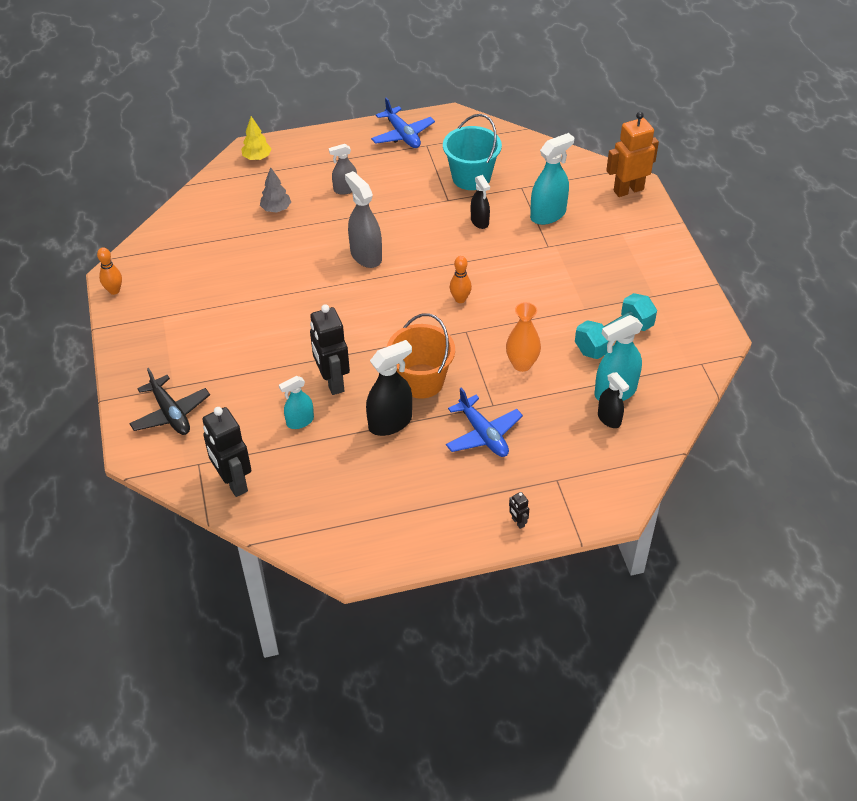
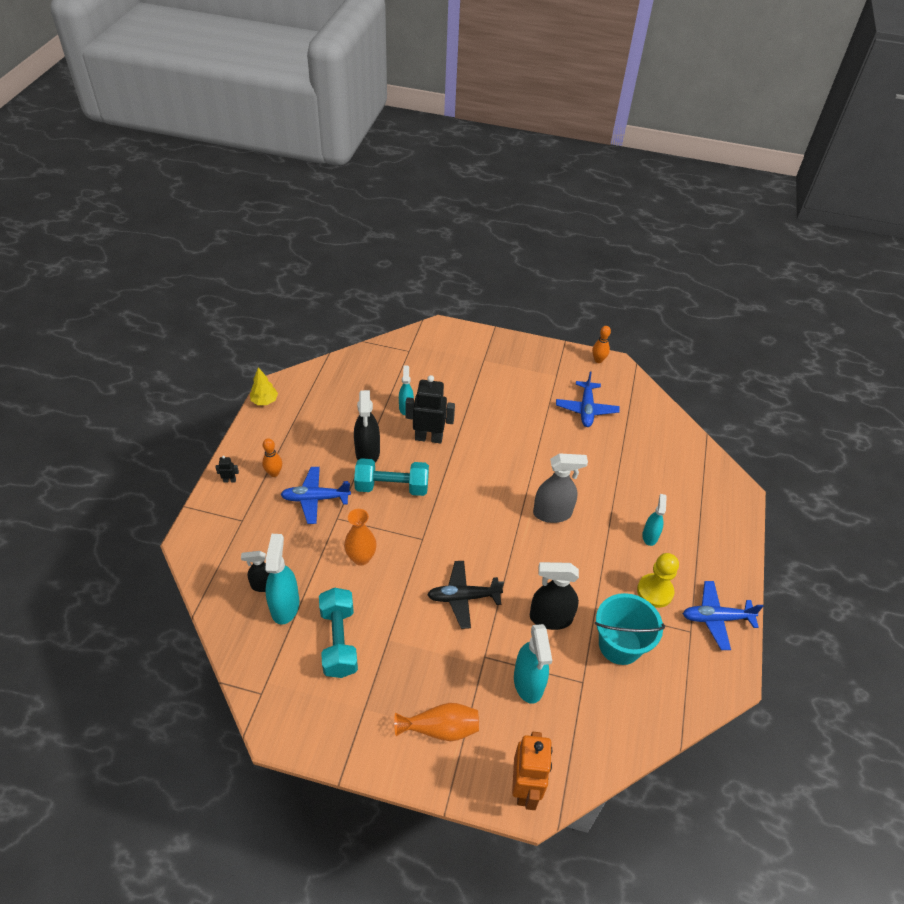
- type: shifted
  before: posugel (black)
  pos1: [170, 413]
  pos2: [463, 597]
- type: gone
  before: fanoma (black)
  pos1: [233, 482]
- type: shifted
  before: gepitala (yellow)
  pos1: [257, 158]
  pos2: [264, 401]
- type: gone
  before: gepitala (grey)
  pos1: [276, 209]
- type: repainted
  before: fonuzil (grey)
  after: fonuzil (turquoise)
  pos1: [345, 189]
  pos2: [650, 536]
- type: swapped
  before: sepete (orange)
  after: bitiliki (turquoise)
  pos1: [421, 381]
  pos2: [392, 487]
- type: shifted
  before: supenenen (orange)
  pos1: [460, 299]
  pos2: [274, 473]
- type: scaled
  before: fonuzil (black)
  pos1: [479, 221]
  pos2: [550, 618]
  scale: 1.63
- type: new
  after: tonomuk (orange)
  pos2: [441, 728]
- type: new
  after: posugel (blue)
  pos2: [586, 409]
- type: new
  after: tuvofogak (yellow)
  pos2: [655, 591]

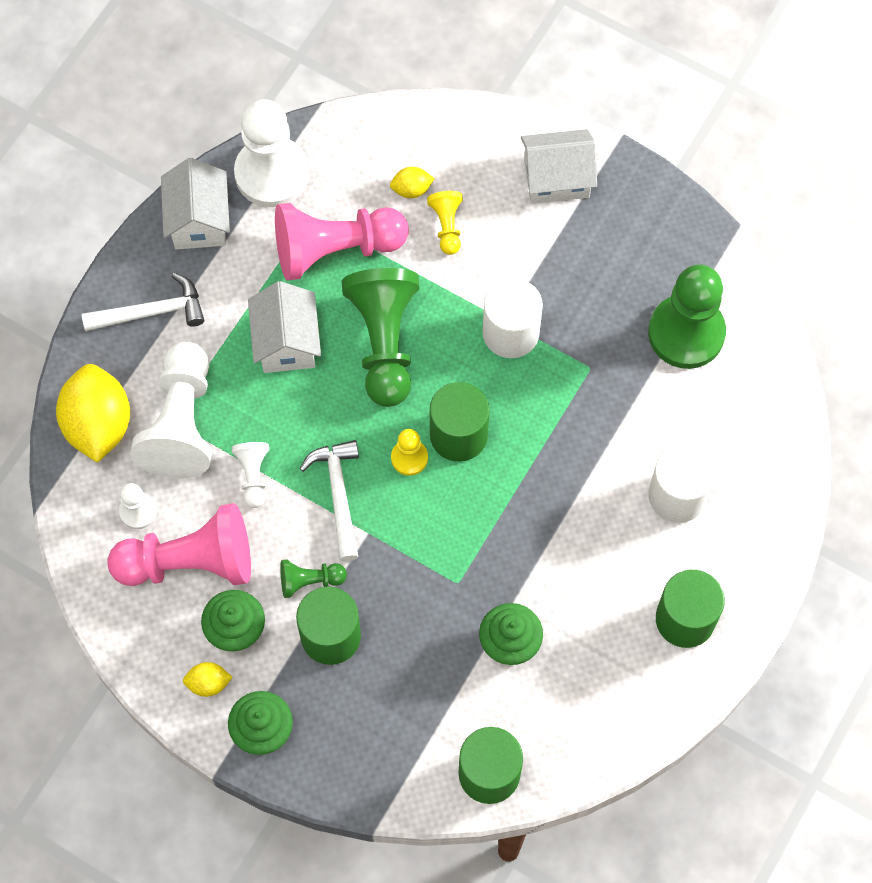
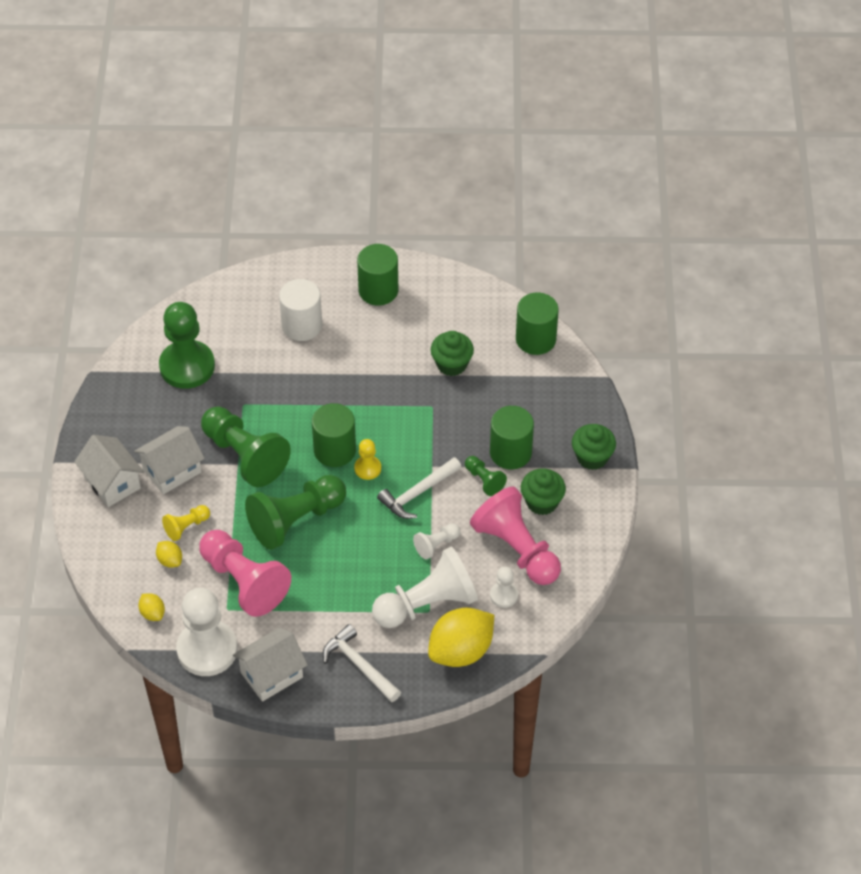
- type: shifted
  before: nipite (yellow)
  pos1: [208, 683]
  pos2: [152, 613]
- type: shifted
  before: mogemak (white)
  pos1: [287, 342]
  pos2: [172, 470]
- type: swapped
  before: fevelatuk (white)
  after: tuvofogak (green)
  pos1: [510, 333]
  pos2: [244, 456]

* * * *

Nothing but the lines above from the one containing "after: fonuzil (turquoise)" through the one containing "after: tuvofogak (yellow)" should appear in the answer, each repeated exactly.

ANSWER TO THIS TASK:
  after: fonuzil (turquoise)
  pos1: [345, 189]
  pos2: [650, 536]
- type: swapped
  before: sepete (orange)
  after: bitiliki (turquoise)
  pos1: [421, 381]
  pos2: [392, 487]
- type: shifted
  before: supenenen (orange)
  pos1: [460, 299]
  pos2: [274, 473]
- type: scaled
  before: fonuzil (black)
  pos1: [479, 221]
  pos2: [550, 618]
  scale: 1.63
- type: new
  after: tonomuk (orange)
  pos2: [441, 728]
- type: new
  after: posugel (blue)
  pos2: [586, 409]
- type: new
  after: tuvofogak (yellow)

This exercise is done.